··· LISTED ENTRIES ···

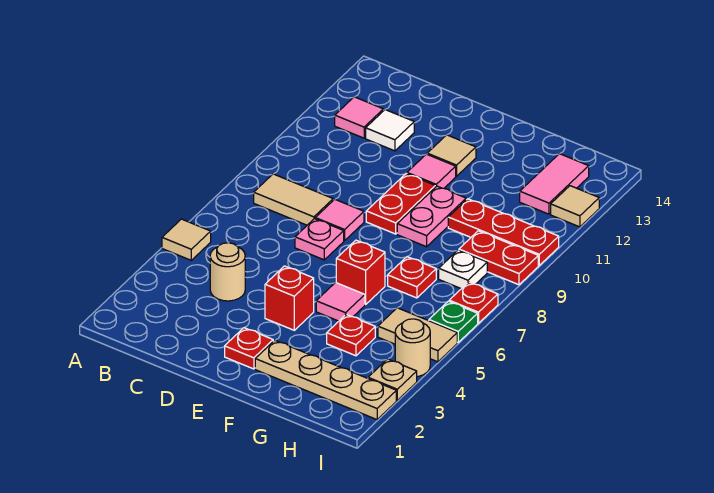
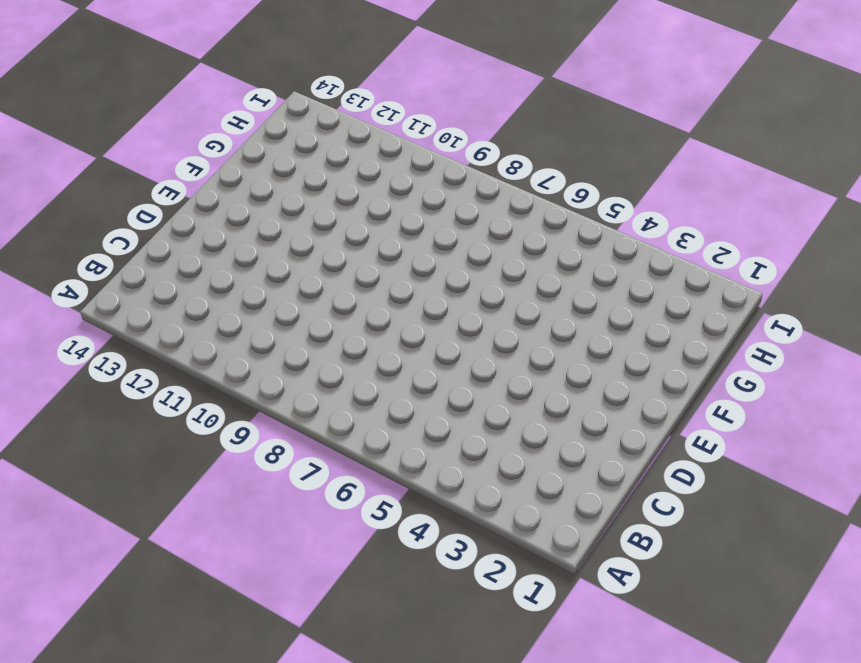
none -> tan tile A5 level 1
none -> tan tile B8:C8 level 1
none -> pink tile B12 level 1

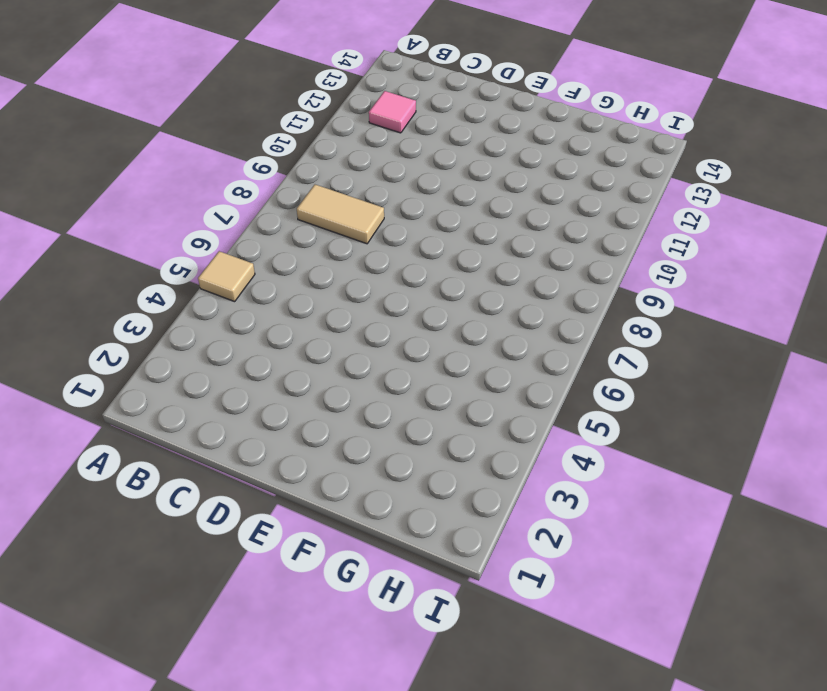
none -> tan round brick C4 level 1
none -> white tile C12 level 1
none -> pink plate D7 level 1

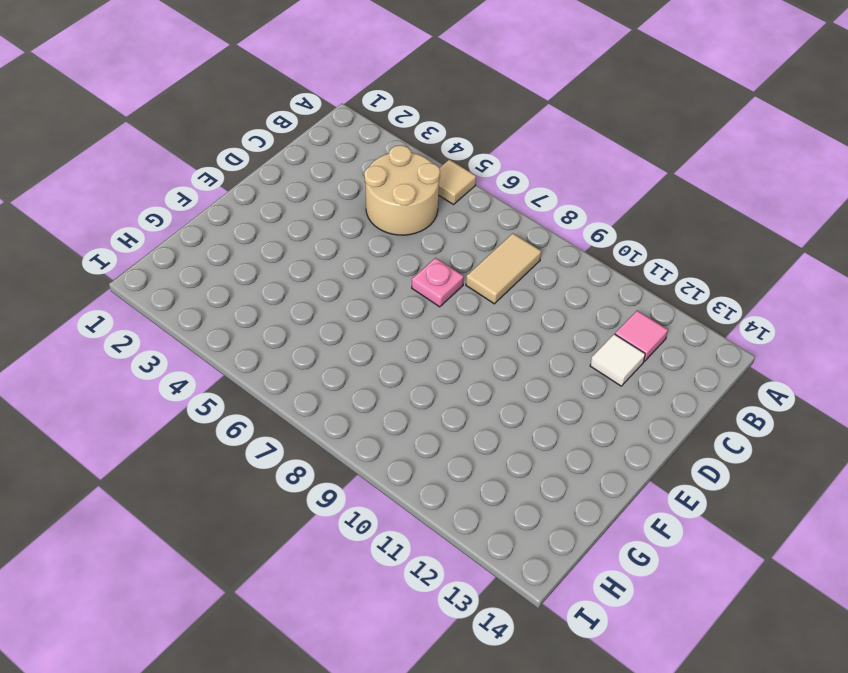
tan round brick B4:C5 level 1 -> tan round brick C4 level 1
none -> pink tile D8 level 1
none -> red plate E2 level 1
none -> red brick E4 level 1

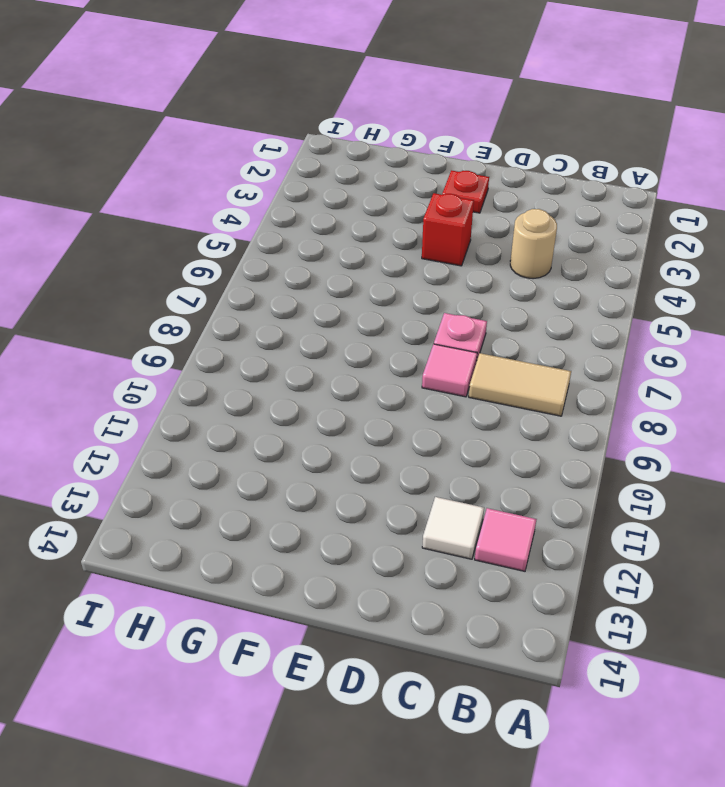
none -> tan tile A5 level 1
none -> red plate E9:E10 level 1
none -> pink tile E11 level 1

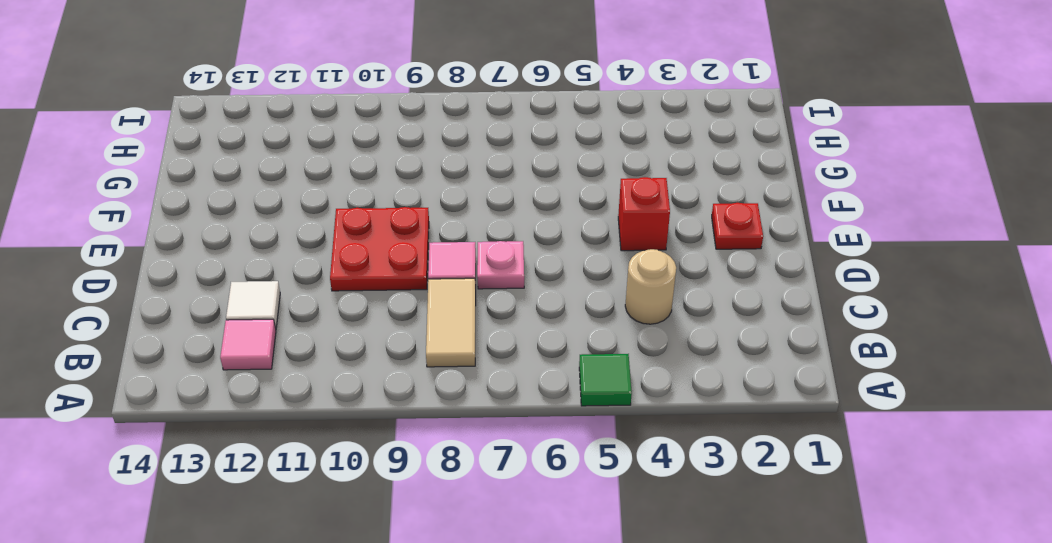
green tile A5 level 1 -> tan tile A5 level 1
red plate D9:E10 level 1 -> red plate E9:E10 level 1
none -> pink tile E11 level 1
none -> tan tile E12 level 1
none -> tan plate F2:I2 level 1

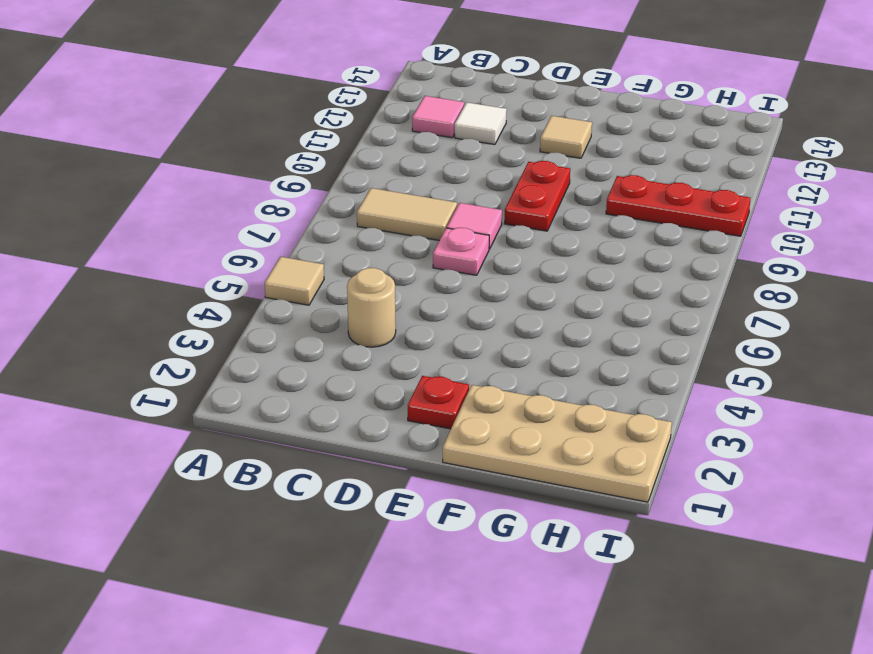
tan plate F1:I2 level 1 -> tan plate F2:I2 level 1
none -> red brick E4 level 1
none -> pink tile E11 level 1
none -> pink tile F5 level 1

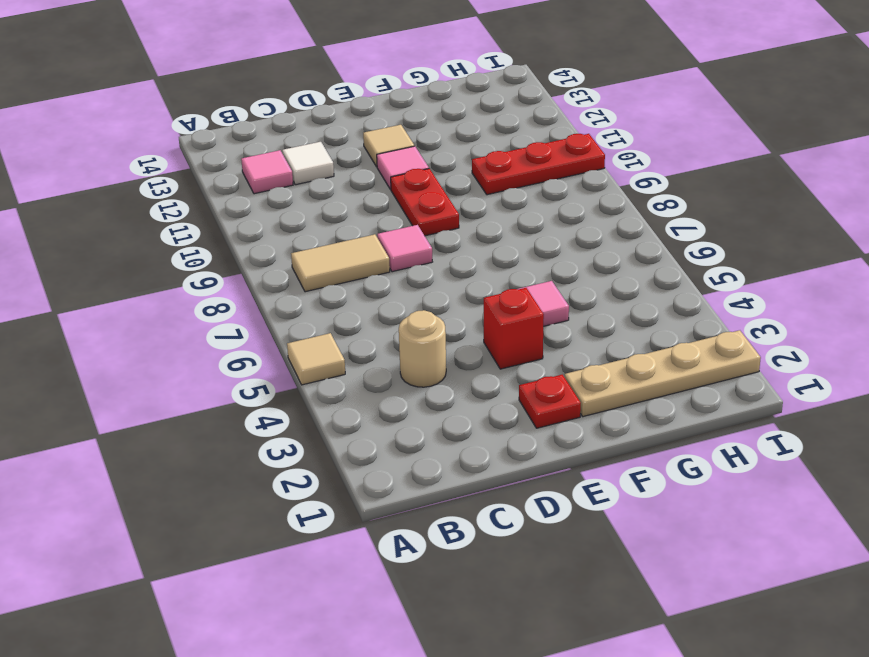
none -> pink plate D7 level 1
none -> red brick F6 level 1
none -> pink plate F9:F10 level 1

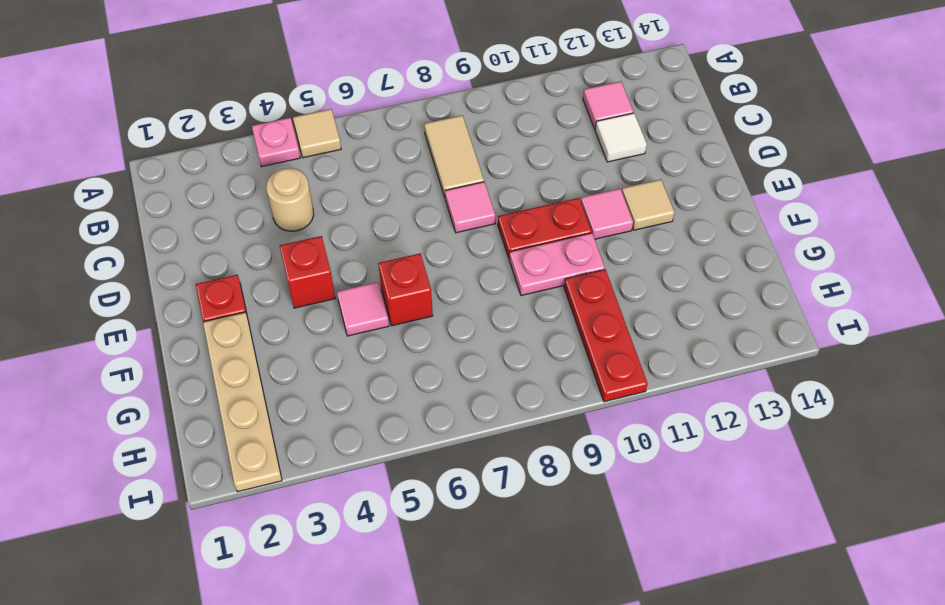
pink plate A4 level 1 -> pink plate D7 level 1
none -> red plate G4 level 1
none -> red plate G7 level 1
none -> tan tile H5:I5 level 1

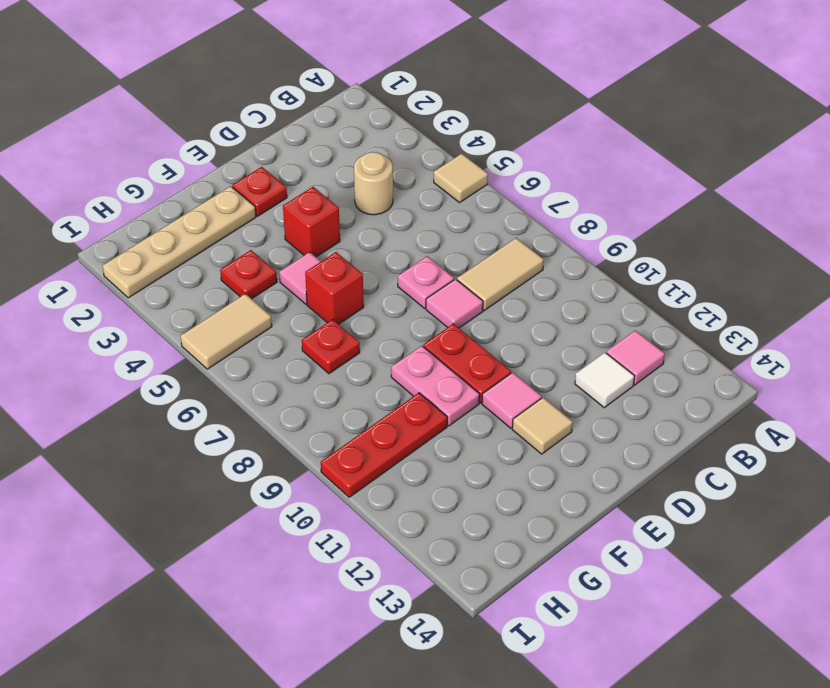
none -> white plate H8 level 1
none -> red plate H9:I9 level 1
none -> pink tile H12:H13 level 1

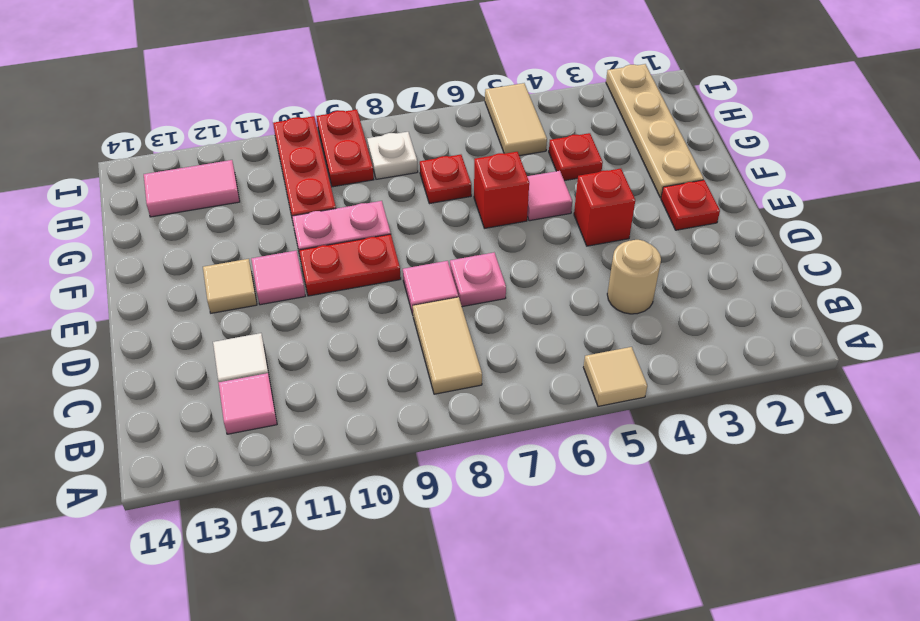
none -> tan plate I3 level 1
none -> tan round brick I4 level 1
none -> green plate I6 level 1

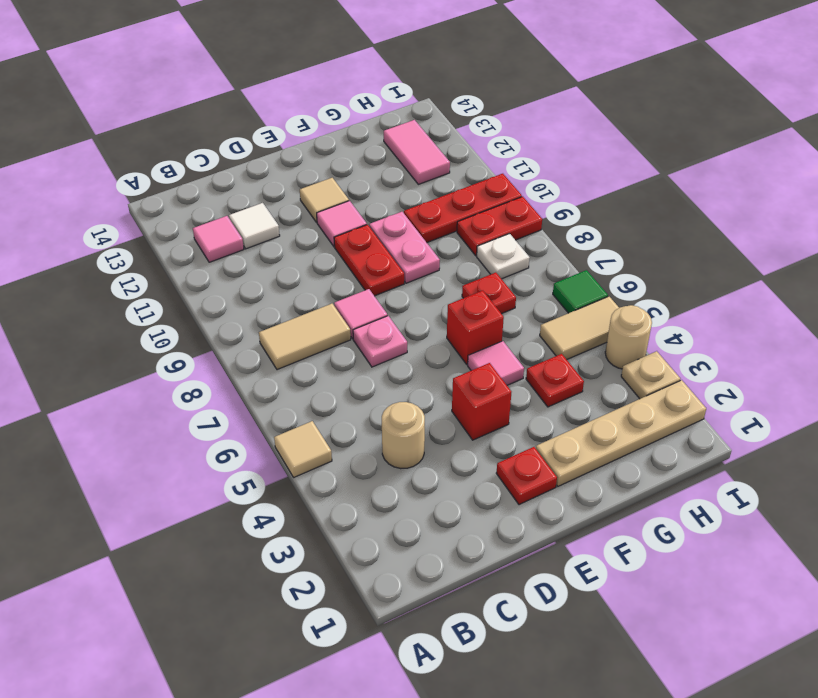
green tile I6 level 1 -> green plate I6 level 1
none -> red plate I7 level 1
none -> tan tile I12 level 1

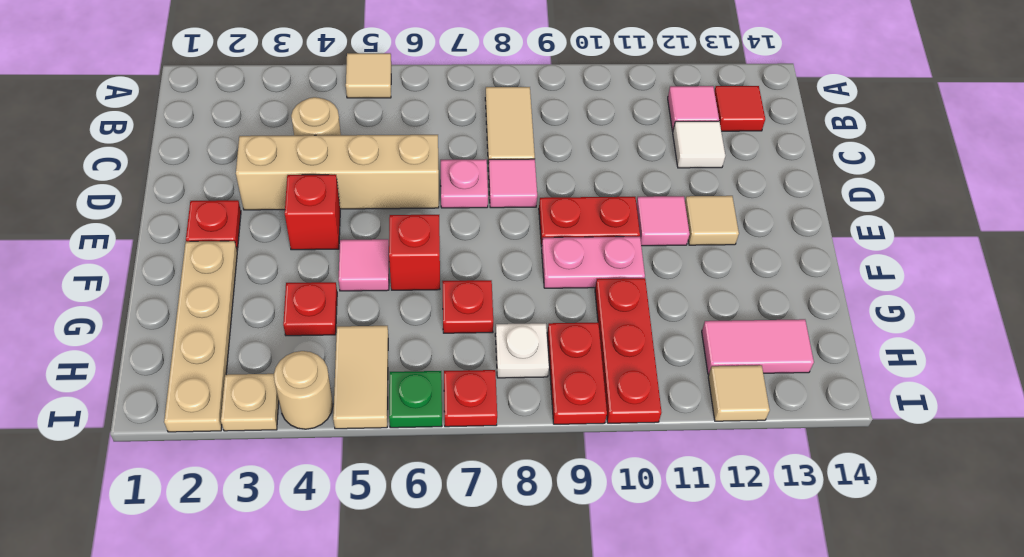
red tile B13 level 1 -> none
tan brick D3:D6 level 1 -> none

···

- **ACTIVITY**
Only lines with the word "round" are needed. Copy them from the preceding records.

- **ANSWER AREA**
none -> tan round brick C4 level 1
tan round brick B4:C5 level 1 -> tan round brick C4 level 1
none -> tan round brick I4 level 1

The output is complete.